- [Data rows]:
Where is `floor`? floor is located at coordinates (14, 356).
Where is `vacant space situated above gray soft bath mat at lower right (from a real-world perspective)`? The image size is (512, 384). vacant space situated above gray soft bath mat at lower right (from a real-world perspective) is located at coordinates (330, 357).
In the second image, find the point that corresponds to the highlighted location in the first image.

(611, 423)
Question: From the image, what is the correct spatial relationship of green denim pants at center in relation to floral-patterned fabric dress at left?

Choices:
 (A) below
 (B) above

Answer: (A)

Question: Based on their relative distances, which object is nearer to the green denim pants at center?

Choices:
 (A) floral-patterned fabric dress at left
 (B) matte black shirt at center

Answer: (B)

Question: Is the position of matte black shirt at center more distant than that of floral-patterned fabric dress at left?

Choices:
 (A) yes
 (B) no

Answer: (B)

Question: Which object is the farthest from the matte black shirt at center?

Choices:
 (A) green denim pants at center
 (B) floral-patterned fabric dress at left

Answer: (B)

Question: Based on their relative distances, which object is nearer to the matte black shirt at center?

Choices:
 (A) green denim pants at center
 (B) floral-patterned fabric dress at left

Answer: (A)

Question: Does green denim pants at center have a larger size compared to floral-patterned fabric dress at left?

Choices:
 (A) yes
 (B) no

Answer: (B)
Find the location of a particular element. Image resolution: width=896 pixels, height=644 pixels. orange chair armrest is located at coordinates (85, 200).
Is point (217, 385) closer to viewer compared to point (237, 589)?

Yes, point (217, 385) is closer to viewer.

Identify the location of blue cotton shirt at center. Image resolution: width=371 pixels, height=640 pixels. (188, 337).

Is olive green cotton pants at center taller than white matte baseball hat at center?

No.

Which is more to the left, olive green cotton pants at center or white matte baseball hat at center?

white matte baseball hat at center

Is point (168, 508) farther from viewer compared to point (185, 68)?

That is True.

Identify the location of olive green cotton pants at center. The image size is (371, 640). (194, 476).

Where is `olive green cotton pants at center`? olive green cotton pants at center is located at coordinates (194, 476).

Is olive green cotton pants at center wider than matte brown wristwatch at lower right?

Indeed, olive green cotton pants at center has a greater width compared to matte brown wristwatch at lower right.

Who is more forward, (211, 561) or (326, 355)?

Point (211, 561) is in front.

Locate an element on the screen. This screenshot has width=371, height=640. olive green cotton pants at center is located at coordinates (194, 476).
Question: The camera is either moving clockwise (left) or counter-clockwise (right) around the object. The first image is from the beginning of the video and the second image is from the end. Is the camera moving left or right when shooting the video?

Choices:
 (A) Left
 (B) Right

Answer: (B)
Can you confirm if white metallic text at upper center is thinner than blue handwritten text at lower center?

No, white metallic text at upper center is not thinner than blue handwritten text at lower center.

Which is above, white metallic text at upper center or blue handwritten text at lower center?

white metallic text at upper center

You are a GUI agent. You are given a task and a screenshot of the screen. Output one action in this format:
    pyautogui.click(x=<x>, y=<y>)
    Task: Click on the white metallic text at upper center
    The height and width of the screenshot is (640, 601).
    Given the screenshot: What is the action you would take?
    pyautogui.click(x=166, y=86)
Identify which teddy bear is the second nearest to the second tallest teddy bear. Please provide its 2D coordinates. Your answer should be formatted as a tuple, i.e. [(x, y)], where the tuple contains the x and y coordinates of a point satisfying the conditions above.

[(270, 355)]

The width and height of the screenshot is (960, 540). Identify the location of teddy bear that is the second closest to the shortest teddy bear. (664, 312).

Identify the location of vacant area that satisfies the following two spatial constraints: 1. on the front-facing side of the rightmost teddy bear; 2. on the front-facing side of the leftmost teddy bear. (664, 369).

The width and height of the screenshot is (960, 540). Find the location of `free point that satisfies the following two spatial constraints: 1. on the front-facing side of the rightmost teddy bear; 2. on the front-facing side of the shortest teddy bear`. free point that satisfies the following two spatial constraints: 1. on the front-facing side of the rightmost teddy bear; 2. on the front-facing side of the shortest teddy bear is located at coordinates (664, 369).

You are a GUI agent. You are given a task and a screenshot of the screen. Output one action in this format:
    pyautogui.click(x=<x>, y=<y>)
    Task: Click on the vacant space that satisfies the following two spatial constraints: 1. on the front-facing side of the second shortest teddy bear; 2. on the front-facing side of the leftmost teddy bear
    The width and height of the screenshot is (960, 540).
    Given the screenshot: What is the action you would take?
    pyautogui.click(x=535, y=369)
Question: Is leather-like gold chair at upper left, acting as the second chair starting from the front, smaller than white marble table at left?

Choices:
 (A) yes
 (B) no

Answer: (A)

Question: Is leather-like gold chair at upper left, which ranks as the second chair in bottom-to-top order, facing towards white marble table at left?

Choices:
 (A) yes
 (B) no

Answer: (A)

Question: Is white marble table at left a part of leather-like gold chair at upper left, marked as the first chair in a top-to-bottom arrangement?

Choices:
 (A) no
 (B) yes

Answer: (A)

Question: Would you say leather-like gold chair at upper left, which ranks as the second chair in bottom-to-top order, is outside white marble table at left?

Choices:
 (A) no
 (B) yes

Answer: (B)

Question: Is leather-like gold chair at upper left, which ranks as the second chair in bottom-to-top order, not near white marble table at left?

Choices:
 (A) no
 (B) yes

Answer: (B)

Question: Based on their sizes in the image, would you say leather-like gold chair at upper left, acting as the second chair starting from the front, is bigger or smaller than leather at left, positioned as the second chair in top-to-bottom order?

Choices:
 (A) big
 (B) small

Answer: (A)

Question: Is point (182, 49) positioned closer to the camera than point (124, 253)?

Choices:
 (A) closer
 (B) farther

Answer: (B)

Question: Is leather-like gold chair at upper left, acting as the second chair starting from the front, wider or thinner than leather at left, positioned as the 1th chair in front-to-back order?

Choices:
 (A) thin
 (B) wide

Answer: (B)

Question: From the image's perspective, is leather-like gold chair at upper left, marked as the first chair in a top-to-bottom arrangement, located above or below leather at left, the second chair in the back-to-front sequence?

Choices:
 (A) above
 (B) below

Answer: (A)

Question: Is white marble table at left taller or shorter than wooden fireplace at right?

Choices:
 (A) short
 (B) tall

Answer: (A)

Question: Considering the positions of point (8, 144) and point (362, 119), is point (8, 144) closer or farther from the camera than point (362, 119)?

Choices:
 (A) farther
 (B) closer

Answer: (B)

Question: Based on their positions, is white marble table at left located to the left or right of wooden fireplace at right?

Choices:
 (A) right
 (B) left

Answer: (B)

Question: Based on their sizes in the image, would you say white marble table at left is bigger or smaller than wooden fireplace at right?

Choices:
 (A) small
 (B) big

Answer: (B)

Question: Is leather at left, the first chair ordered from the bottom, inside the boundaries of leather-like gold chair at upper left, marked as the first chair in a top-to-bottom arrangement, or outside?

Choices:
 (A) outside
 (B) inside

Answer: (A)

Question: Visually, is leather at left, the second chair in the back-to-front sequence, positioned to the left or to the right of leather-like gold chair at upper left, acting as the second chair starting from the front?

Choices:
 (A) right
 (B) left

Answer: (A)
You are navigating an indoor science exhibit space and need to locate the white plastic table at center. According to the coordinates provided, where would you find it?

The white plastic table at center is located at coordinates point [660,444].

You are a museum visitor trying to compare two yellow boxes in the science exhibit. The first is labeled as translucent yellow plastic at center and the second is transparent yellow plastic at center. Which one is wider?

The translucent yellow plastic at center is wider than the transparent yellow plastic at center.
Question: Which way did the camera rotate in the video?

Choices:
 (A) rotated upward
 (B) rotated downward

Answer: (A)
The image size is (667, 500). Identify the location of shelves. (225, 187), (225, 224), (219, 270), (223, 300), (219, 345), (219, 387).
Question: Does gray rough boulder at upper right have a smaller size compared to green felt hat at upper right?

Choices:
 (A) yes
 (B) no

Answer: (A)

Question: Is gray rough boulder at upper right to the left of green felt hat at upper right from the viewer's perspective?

- [What is needed]:
Copy out every one of the lines above, word for word, without changing anything.

- [Problem solution]:
Where is `floor`? floor is located at coordinates (14, 356).
Where is `vacant space situated above gray soft bath mat at lower right (from a real-world perspective)`? The image size is (512, 384). vacant space situated above gray soft bath mat at lower right (from a real-world perspective) is located at coordinates (330, 357).
In the second image, find the point that corresponds to the highlighted location in the first image.

(611, 423)
Question: From the image, what is the correct spatial relationship of green denim pants at center in relation to floral-patterned fabric dress at left?

Choices:
 (A) below
 (B) above

Answer: (A)

Question: Based on their relative distances, which object is nearer to the green denim pants at center?

Choices:
 (A) floral-patterned fabric dress at left
 (B) matte black shirt at center

Answer: (B)

Question: Is the position of matte black shirt at center more distant than that of floral-patterned fabric dress at left?

Choices:
 (A) yes
 (B) no

Answer: (B)

Question: Which object is the farthest from the matte black shirt at center?

Choices:
 (A) green denim pants at center
 (B) floral-patterned fabric dress at left

Answer: (B)

Question: Based on their relative distances, which object is nearer to the matte black shirt at center?

Choices:
 (A) green denim pants at center
 (B) floral-patterned fabric dress at left

Answer: (A)

Question: Does green denim pants at center have a larger size compared to floral-patterned fabric dress at left?

Choices:
 (A) yes
 (B) no

Answer: (B)
Find the location of a particular element. Image resolution: width=896 pixels, height=644 pixels. orange chair armrest is located at coordinates (85, 200).
Is point (217, 385) closer to viewer compared to point (237, 589)?

Yes, point (217, 385) is closer to viewer.

Identify the location of blue cotton shirt at center. Image resolution: width=371 pixels, height=640 pixels. (188, 337).

Is olive green cotton pants at center taller than white matte baseball hat at center?

No.

Which is more to the left, olive green cotton pants at center or white matte baseball hat at center?

white matte baseball hat at center

Is point (168, 508) farther from viewer compared to point (185, 68)?

That is True.

Identify the location of olive green cotton pants at center. The image size is (371, 640). (194, 476).

Where is `olive green cotton pants at center`? olive green cotton pants at center is located at coordinates (194, 476).

Is olive green cotton pants at center wider than matte brown wristwatch at lower right?

Indeed, olive green cotton pants at center has a greater width compared to matte brown wristwatch at lower right.

Who is more forward, (211, 561) or (326, 355)?

Point (211, 561) is in front.

Locate an element on the screen. This screenshot has width=371, height=640. olive green cotton pants at center is located at coordinates (194, 476).
Question: The camera is either moving clockwise (left) or counter-clockwise (right) around the object. The first image is from the beginning of the video and the second image is from the end. Is the camera moving left or right when shooting the video?

Choices:
 (A) Left
 (B) Right

Answer: (B)
Can you confirm if white metallic text at upper center is thinner than blue handwritten text at lower center?

No, white metallic text at upper center is not thinner than blue handwritten text at lower center.

Which is above, white metallic text at upper center or blue handwritten text at lower center?

white metallic text at upper center

You are a GUI agent. You are given a task and a screenshot of the screen. Output one action in this format:
    pyautogui.click(x=<x>, y=<y>)
    Task: Click on the white metallic text at upper center
    The height and width of the screenshot is (640, 601).
    Given the screenshot: What is the action you would take?
    pyautogui.click(x=166, y=86)
Identify which teddy bear is the second nearest to the second tallest teddy bear. Please provide its 2D coordinates. Your answer should be formatted as a tuple, i.e. [(x, y)], where the tuple contains the x and y coordinates of a point satisfying the conditions above.

[(270, 355)]

The width and height of the screenshot is (960, 540). Identify the location of teddy bear that is the second closest to the shortest teddy bear. (664, 312).

Identify the location of vacant area that satisfies the following two spatial constraints: 1. on the front-facing side of the rightmost teddy bear; 2. on the front-facing side of the leftmost teddy bear. (664, 369).

The width and height of the screenshot is (960, 540). Find the location of `free point that satisfies the following two spatial constraints: 1. on the front-facing side of the rightmost teddy bear; 2. on the front-facing side of the shortest teddy bear`. free point that satisfies the following two spatial constraints: 1. on the front-facing side of the rightmost teddy bear; 2. on the front-facing side of the shortest teddy bear is located at coordinates (664, 369).

You are a GUI agent. You are given a task and a screenshot of the screen. Output one action in this format:
    pyautogui.click(x=<x>, y=<y>)
    Task: Click on the vacant space that satisfies the following two spatial constraints: 1. on the front-facing side of the second shortest teddy bear; 2. on the front-facing side of the leftmost teddy bear
    The width and height of the screenshot is (960, 540).
    Given the screenshot: What is the action you would take?
    pyautogui.click(x=535, y=369)
Question: Is leather-like gold chair at upper left, acting as the second chair starting from the front, smaller than white marble table at left?

Choices:
 (A) yes
 (B) no

Answer: (A)

Question: Is leather-like gold chair at upper left, which ranks as the second chair in bottom-to-top order, facing towards white marble table at left?

Choices:
 (A) yes
 (B) no

Answer: (A)

Question: Is white marble table at left a part of leather-like gold chair at upper left, marked as the first chair in a top-to-bottom arrangement?

Choices:
 (A) no
 (B) yes

Answer: (A)

Question: Would you say leather-like gold chair at upper left, which ranks as the second chair in bottom-to-top order, is outside white marble table at left?

Choices:
 (A) no
 (B) yes

Answer: (B)

Question: Is leather-like gold chair at upper left, which ranks as the second chair in bottom-to-top order, not near white marble table at left?

Choices:
 (A) no
 (B) yes

Answer: (B)

Question: Based on their sizes in the image, would you say leather-like gold chair at upper left, acting as the second chair starting from the front, is bigger or smaller than leather at left, positioned as the second chair in top-to-bottom order?

Choices:
 (A) big
 (B) small

Answer: (A)

Question: Is point (182, 49) positioned closer to the camera than point (124, 253)?

Choices:
 (A) closer
 (B) farther

Answer: (B)

Question: Is leather-like gold chair at upper left, acting as the second chair starting from the front, wider or thinner than leather at left, positioned as the 1th chair in front-to-back order?

Choices:
 (A) thin
 (B) wide

Answer: (B)

Question: From the image's perspective, is leather-like gold chair at upper left, marked as the first chair in a top-to-bottom arrangement, located above or below leather at left, the second chair in the back-to-front sequence?

Choices:
 (A) above
 (B) below

Answer: (A)

Question: Is white marble table at left taller or shorter than wooden fireplace at right?

Choices:
 (A) short
 (B) tall

Answer: (A)

Question: Considering the positions of point (8, 144) and point (362, 119), is point (8, 144) closer or farther from the camera than point (362, 119)?

Choices:
 (A) farther
 (B) closer

Answer: (B)

Question: Based on their positions, is white marble table at left located to the left or right of wooden fireplace at right?

Choices:
 (A) right
 (B) left

Answer: (B)

Question: Based on their sizes in the image, would you say white marble table at left is bigger or smaller than wooden fireplace at right?

Choices:
 (A) small
 (B) big

Answer: (B)

Question: Is leather at left, the first chair ordered from the bottom, inside the boundaries of leather-like gold chair at upper left, marked as the first chair in a top-to-bottom arrangement, or outside?

Choices:
 (A) outside
 (B) inside

Answer: (A)

Question: Visually, is leather at left, the second chair in the back-to-front sequence, positioned to the left or to the right of leather-like gold chair at upper left, acting as the second chair starting from the front?

Choices:
 (A) right
 (B) left

Answer: (A)
You are navigating an indoor science exhibit space and need to locate the white plastic table at center. According to the coordinates provided, where would you find it?

The white plastic table at center is located at coordinates point [660,444].

You are a museum visitor trying to compare two yellow boxes in the science exhibit. The first is labeled as translucent yellow plastic at center and the second is transparent yellow plastic at center. Which one is wider?

The translucent yellow plastic at center is wider than the transparent yellow plastic at center.
Question: Which way did the camera rotate in the video?

Choices:
 (A) rotated upward
 (B) rotated downward

Answer: (A)
The image size is (667, 500). Identify the location of shelves. (225, 187), (225, 224), (219, 270), (223, 300), (219, 345), (219, 387).
Question: Does gray rough boulder at upper right have a smaller size compared to green felt hat at upper right?

Choices:
 (A) yes
 (B) no

Answer: (A)

Question: Is gray rough boulder at upper right to the left of green felt hat at upper right from the viewer's perspective?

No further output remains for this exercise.